Task:
From the entries that follow, copy exactly the lines beginning at the line holding "orange heart [570,558,631,613] -> none" and continuing through the line holding "none -> grey domino [460,282,531,336]".

Material supplied:
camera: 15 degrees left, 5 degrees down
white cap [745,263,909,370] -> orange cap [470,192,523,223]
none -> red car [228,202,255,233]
...
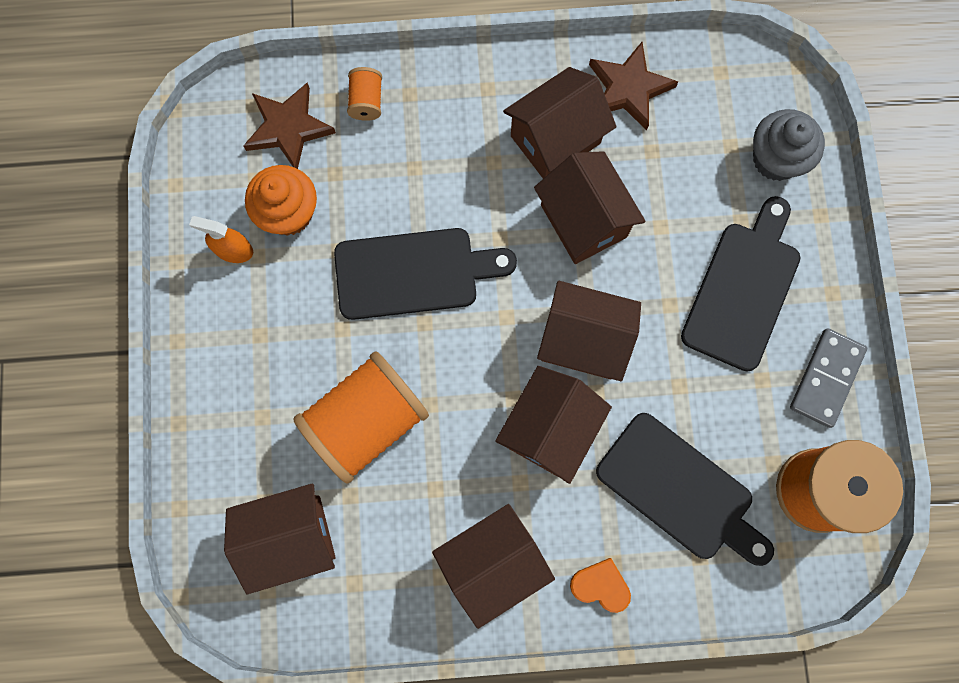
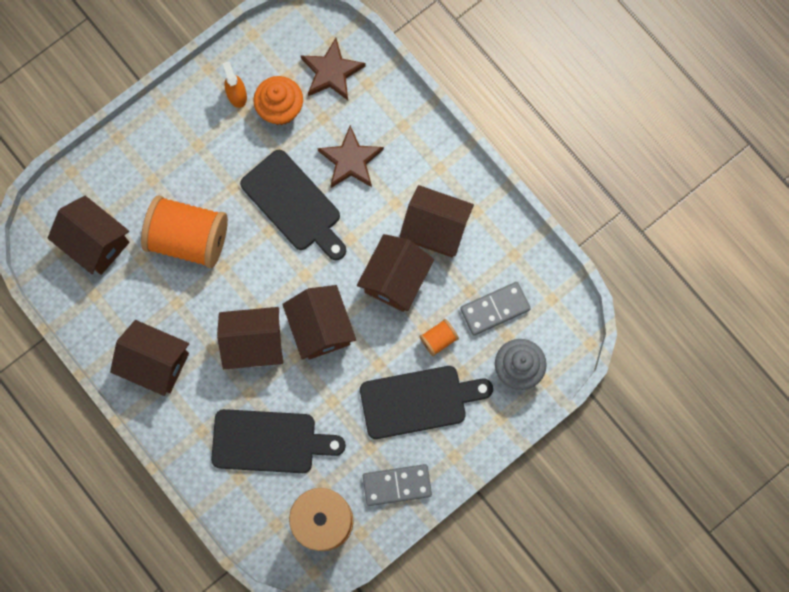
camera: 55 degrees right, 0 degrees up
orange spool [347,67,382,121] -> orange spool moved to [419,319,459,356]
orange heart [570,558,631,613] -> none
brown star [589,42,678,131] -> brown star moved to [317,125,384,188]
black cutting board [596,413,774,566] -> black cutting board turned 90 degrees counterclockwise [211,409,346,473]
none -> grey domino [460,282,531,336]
* * *
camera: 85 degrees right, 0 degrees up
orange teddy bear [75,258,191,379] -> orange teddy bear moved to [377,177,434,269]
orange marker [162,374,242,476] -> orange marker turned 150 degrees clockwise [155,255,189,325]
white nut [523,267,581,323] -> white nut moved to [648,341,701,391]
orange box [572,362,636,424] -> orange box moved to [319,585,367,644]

Response:
orange heart [570,558,631,613] -> none
brown star [589,42,678,131] -> brown star moved to [317,125,384,188]
black cutting board [596,413,774,566] -> black cutting board turned 90 degrees counterclockwise [211,409,346,473]
none -> grey domino [460,282,531,336]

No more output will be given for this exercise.